INPUT RECORDS:

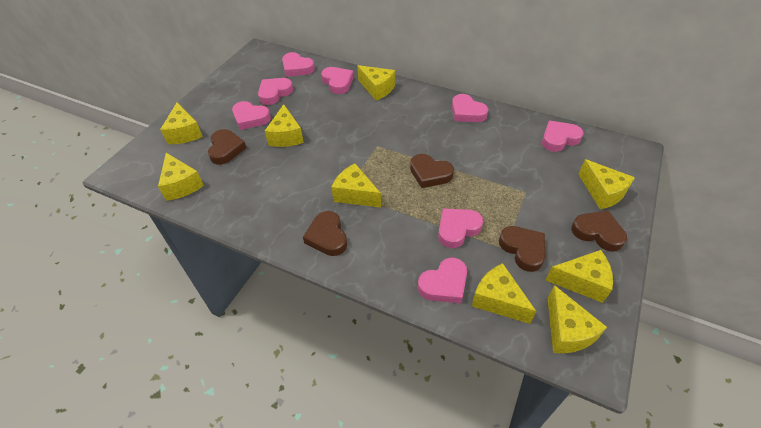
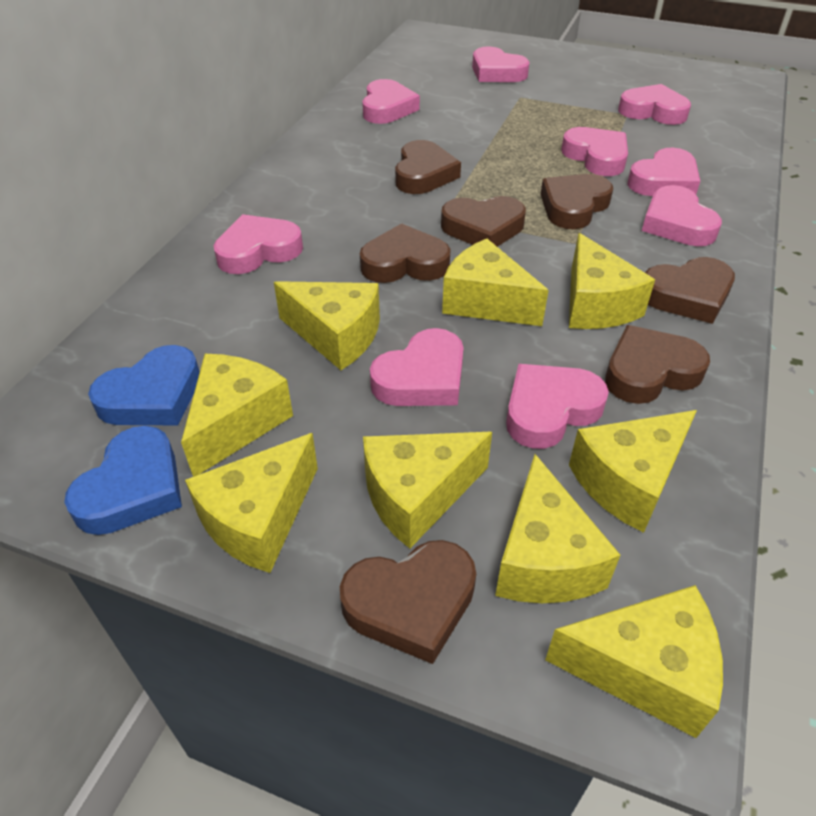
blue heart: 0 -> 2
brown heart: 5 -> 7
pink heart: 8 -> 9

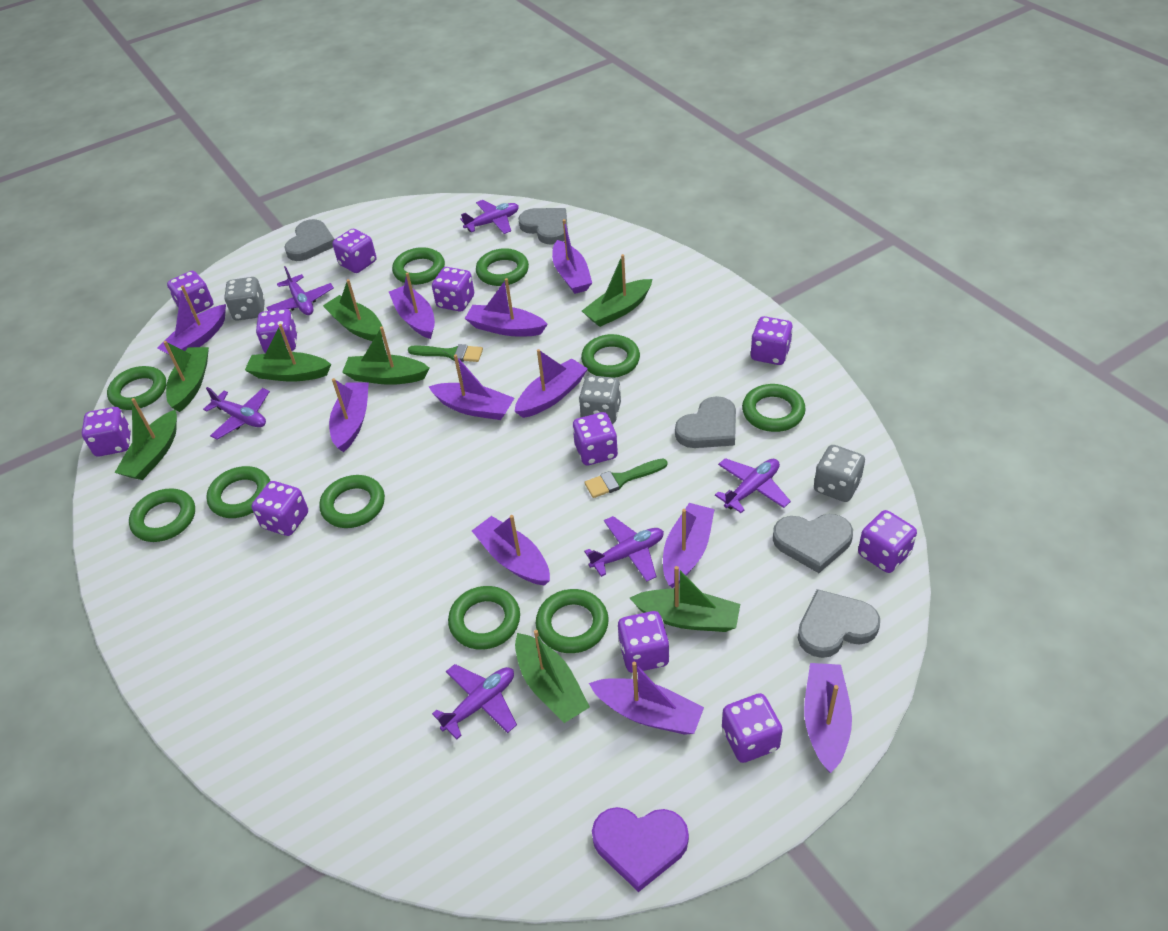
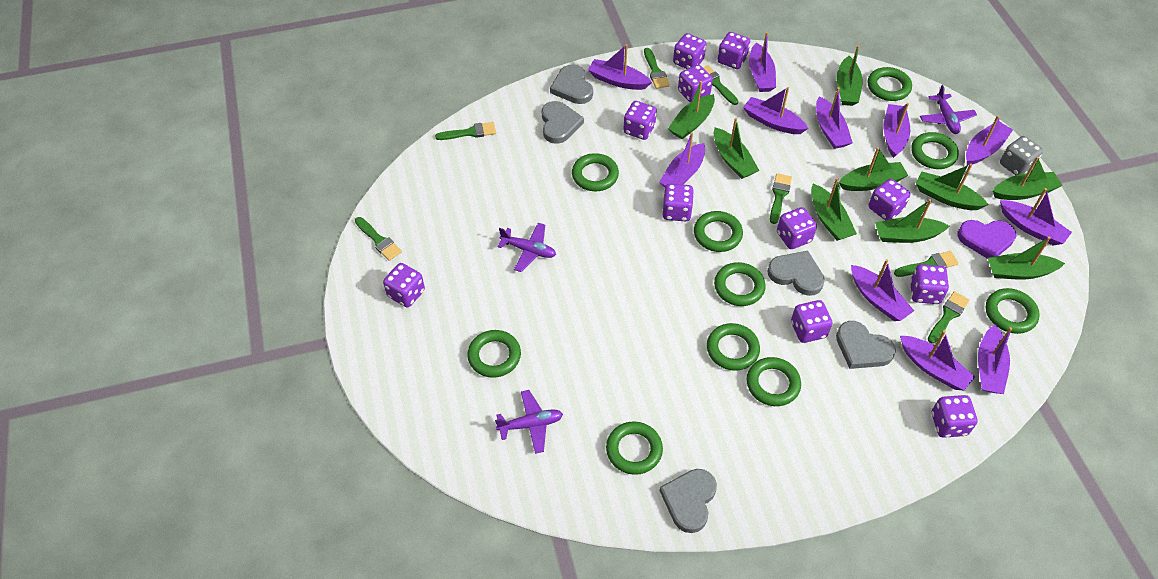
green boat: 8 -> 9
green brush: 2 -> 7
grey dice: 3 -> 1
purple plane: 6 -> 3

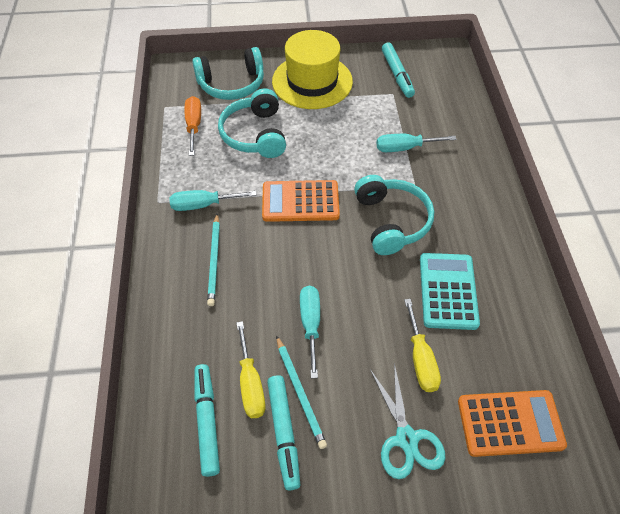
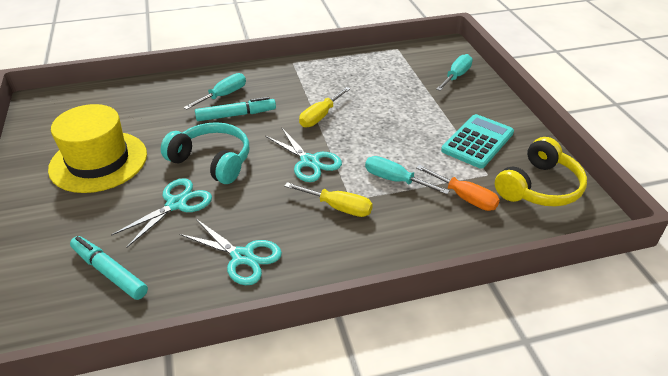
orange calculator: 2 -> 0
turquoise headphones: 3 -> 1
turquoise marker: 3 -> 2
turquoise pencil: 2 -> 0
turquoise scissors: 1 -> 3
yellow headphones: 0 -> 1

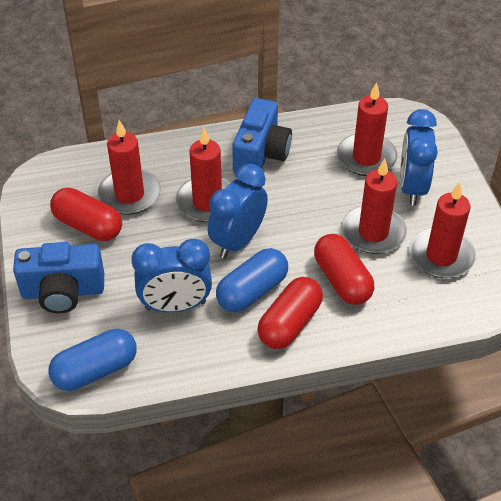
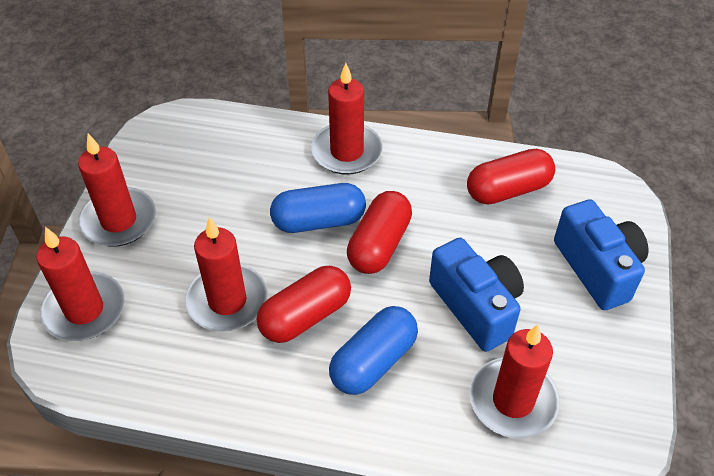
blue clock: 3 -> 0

PROBLEM DETAILS: Return each line of the data, keeping its wording exact and omitting pictures.

ANSWER SPACE:
blue heart: 0 -> 2
brown heart: 5 -> 7
pink heart: 8 -> 9

green boat: 8 -> 9
green brush: 2 -> 7
grey dice: 3 -> 1
purple plane: 6 -> 3

orange calculator: 2 -> 0
turquoise headphones: 3 -> 1
turquoise marker: 3 -> 2
turquoise pencil: 2 -> 0
turquoise scissors: 1 -> 3
yellow headphones: 0 -> 1

blue clock: 3 -> 0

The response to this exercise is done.